[TASK]
There is material below. Print exactly the lines starting at the line with "none -> black brick D3:E3 level 5" and ending at the line with "tan brick L1 level 3", ends included, and no others.

**** EXERCISE INPUTS ****

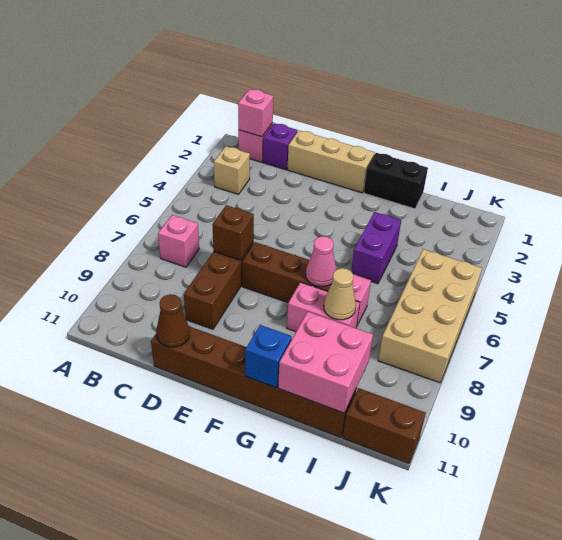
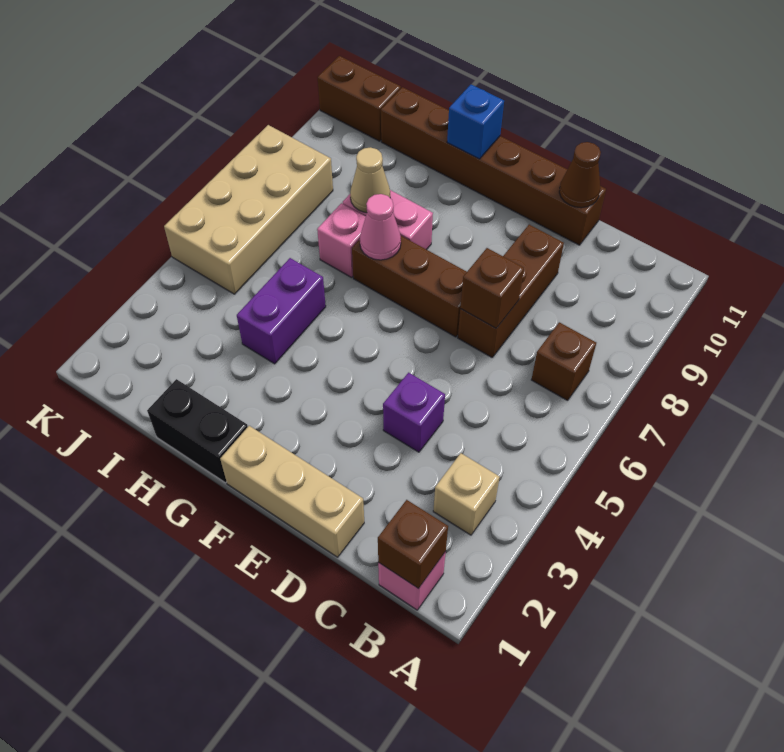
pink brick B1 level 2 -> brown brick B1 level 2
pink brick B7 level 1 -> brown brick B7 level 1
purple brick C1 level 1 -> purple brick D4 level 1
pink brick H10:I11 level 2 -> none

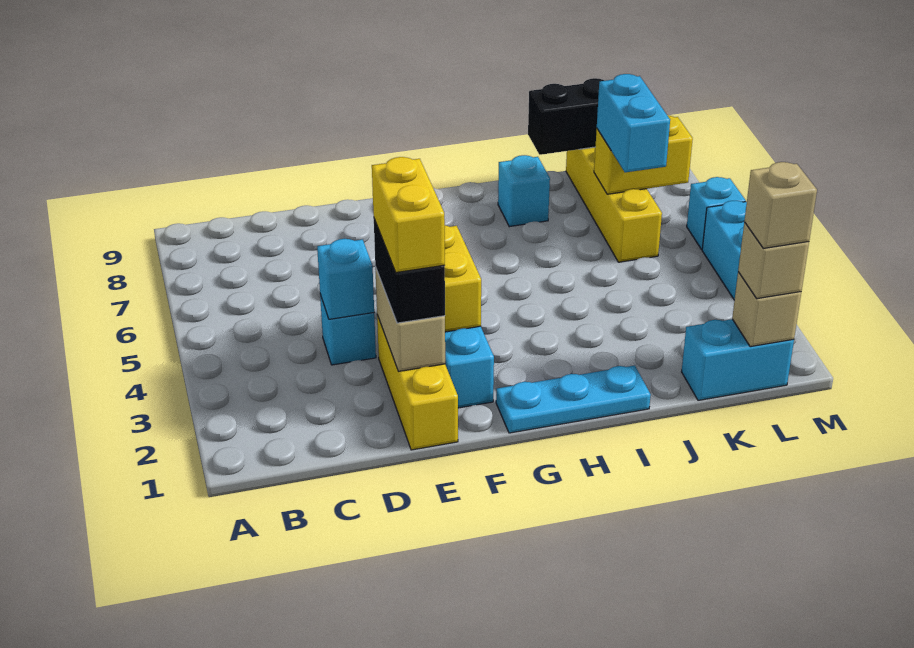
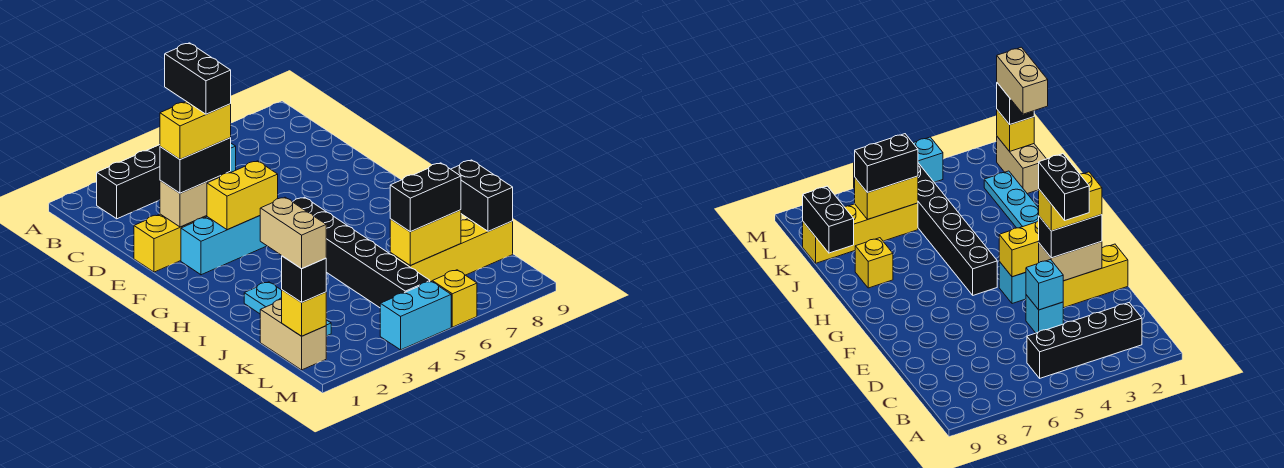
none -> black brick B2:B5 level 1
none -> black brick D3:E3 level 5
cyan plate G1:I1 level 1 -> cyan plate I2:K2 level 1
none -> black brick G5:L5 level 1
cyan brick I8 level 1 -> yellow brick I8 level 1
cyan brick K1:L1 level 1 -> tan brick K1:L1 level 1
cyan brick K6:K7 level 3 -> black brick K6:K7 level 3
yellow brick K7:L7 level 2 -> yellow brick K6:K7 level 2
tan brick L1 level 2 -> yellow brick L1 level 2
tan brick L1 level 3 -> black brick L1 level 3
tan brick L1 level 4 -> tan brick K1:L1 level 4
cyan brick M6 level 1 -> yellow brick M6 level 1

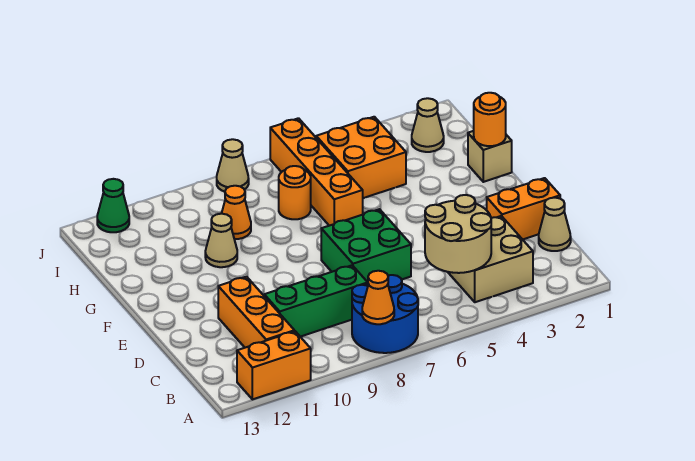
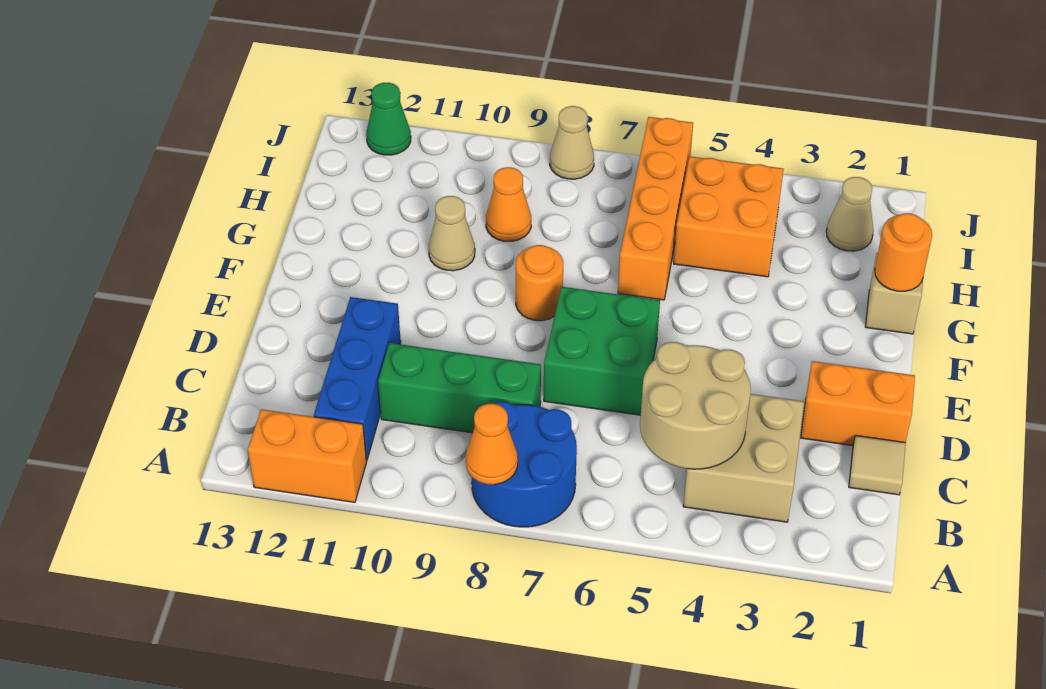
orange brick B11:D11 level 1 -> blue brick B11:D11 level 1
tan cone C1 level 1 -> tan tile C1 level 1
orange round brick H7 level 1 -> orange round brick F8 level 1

****

[WRITTEN REPLY]
none -> black brick D3:E3 level 5
cyan plate G1:I1 level 1 -> cyan plate I2:K2 level 1
none -> black brick G5:L5 level 1
cyan brick I8 level 1 -> yellow brick I8 level 1
cyan brick K1:L1 level 1 -> tan brick K1:L1 level 1
cyan brick K6:K7 level 3 -> black brick K6:K7 level 3
yellow brick K7:L7 level 2 -> yellow brick K6:K7 level 2
tan brick L1 level 2 -> yellow brick L1 level 2
tan brick L1 level 3 -> black brick L1 level 3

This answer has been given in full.